+++ ITEMS +++

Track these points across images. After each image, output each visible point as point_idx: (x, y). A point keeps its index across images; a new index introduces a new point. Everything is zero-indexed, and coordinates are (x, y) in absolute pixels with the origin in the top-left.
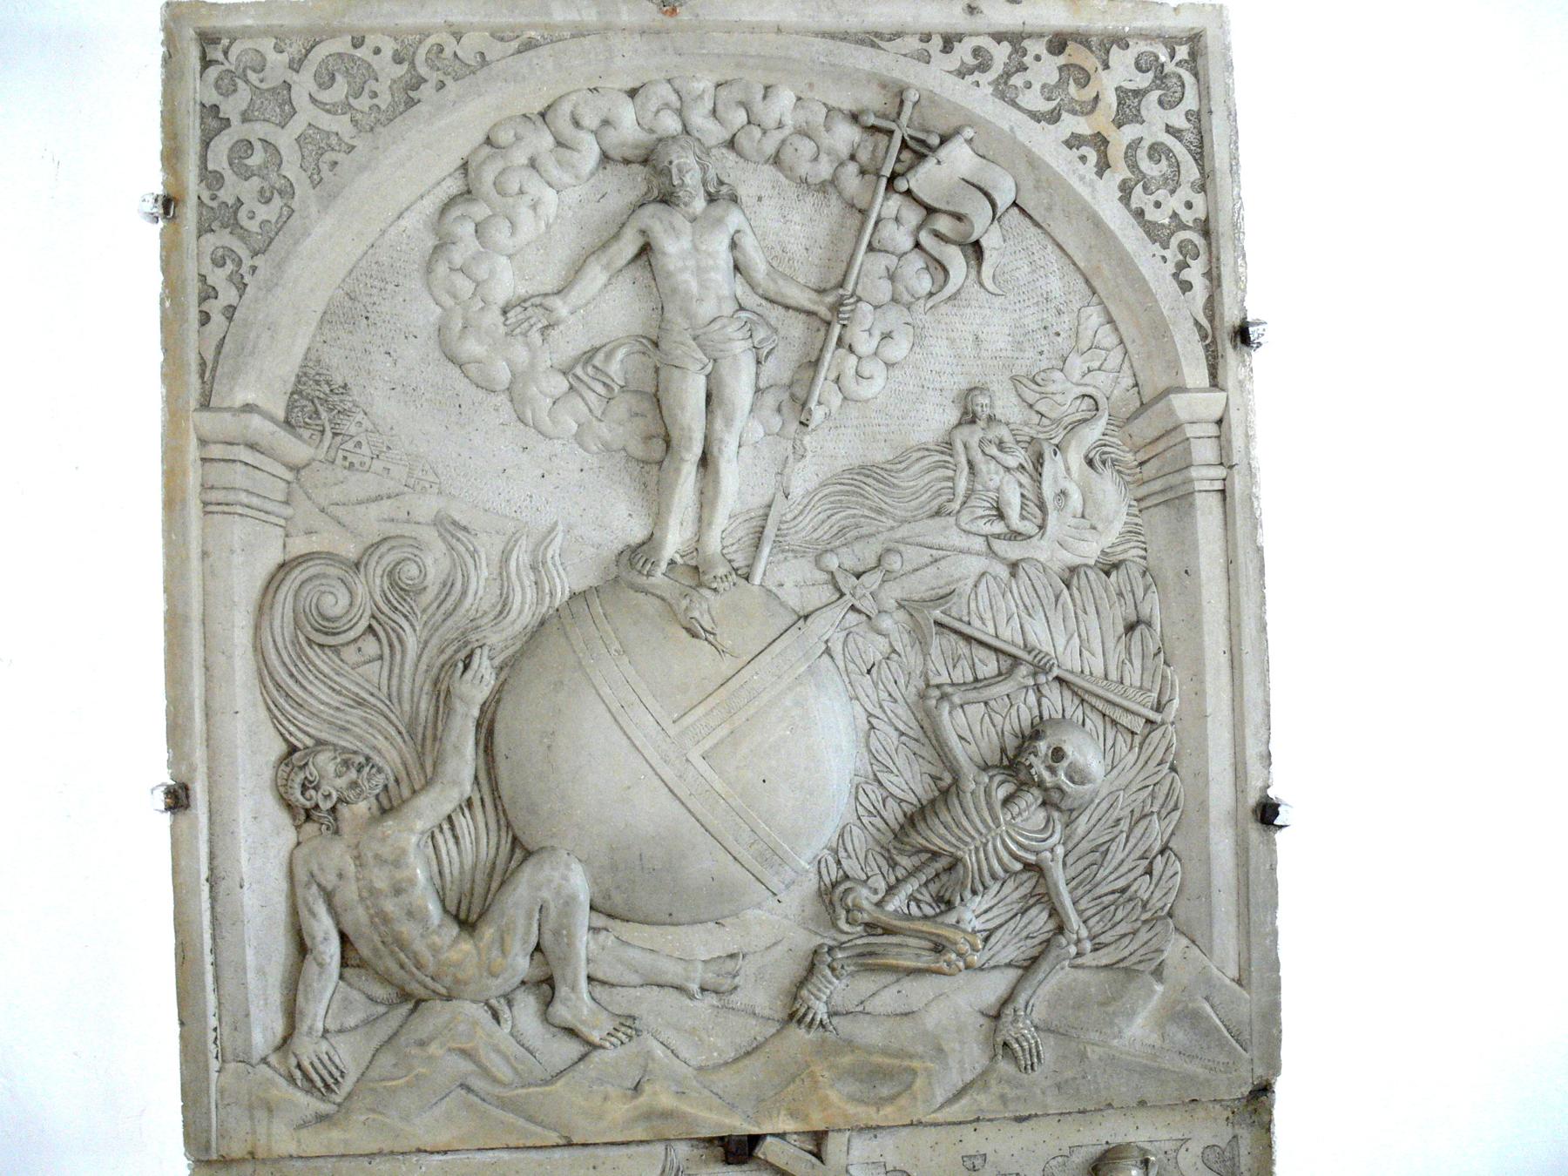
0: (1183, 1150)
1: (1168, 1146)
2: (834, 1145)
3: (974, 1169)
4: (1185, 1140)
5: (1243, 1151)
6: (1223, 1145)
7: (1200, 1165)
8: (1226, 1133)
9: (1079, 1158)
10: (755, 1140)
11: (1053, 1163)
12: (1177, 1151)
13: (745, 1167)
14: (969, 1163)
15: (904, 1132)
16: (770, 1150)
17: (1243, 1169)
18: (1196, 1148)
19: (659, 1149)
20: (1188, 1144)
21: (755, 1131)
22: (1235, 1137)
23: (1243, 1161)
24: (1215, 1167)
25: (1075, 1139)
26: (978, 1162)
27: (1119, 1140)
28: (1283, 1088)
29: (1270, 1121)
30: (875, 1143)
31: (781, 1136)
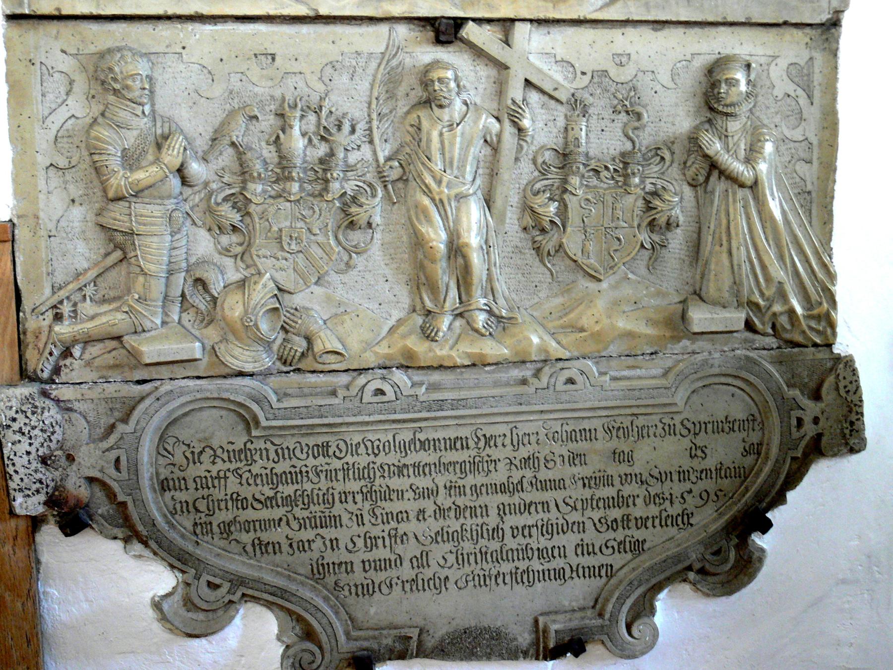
0: (773, 64)
1: (763, 60)
2: (521, 31)
3: (621, 65)
4: (775, 57)
5: (817, 70)
6: (802, 63)
7: (785, 77)
8: (806, 55)
9: (699, 63)
10: (459, 23)
11: (678, 65)
12: (769, 65)
13: (451, 48)
14: (617, 60)
15: (571, 31)
16: (470, 31)
17: (816, 83)
18: (783, 63)
19: (384, 28)
20: (778, 60)
21: (461, 14)
22: (811, 58)
23: (815, 78)
24: (796, 80)
25: (696, 48)
26: (624, 60)
27: (727, 51)
28: (846, 20)
29: (837, 49)
30: (548, 38)
31: (479, 21)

+++

▸ INSTRUCTIONS TO FOLLOW: Please turn the data above into a JSON list of strings, one string per line and no blank lines. Leave out the picture lines.

▸ SOLUTION FOR THIS TASK:
[
  "Track these points across images. After each image, output each visible point as point_idx: (x, y). A point keeps its index across images; a new index introduces a new point. Everything is zero-indexed, and coordinates are (x, y) in absolute pixels with the origin in the top-left.",
  "0: (1183, 1150)",
  "1: (1168, 1146)",
  "2: (834, 1145)",
  "3: (974, 1169)",
  "4: (1185, 1140)",
  "5: (1243, 1151)",
  "6: (1223, 1145)",
  "7: (1200, 1165)",
  "8: (1226, 1133)",
  "9: (1079, 1158)",
  "10: (755, 1140)",
  "11: (1053, 1163)",
  "12: (1177, 1151)",
  "13: (745, 1167)",
  "14: (969, 1163)",
  "15: (904, 1132)",
  "16: (770, 1150)",
  "17: (1243, 1169)",
  "18: (1196, 1148)",
  "19: (659, 1149)",
  "20: (1188, 1144)",
  "21: (755, 1131)",
  "22: (1235, 1137)",
  "23: (1243, 1161)",
  "24: (1215, 1167)",
  "25: (1075, 1139)",
  "26: (978, 1162)",
  "27: (1119, 1140)",
  "28: (1283, 1088)",
  "29: (1270, 1121)",
  "30: (875, 1143)",
  "31: (781, 1136)",
  "0: (773, 64)",
  "1: (763, 60)",
  "2: (521, 31)",
  "3: (621, 65)",
  "4: (775, 57)",
  "5: (817, 70)",
  "6: (802, 63)",
  "7: (785, 77)",
  "8: (806, 55)",
  "9: (699, 63)",
  "10: (459, 23)",
  "11: (678, 65)",
  "12: (769, 65)",
  "13: (451, 48)",
  "14: (617, 60)",
  "15: (571, 31)",
  "16: (470, 31)",
  "17: (816, 83)",
  "18: (783, 63)",
  "19: (384, 28)",
  "20: (778, 60)",
  "21: (461, 14)",
  "22: (811, 58)",
  "23: (815, 78)",
  "24: (796, 80)",
  "25: (696, 48)",
  "26: (624, 60)",
  "27: (727, 51)",
  "28: (846, 20)",
  "29: (837, 49)",
  "30: (548, 38)",
  "31: (479, 21)"
]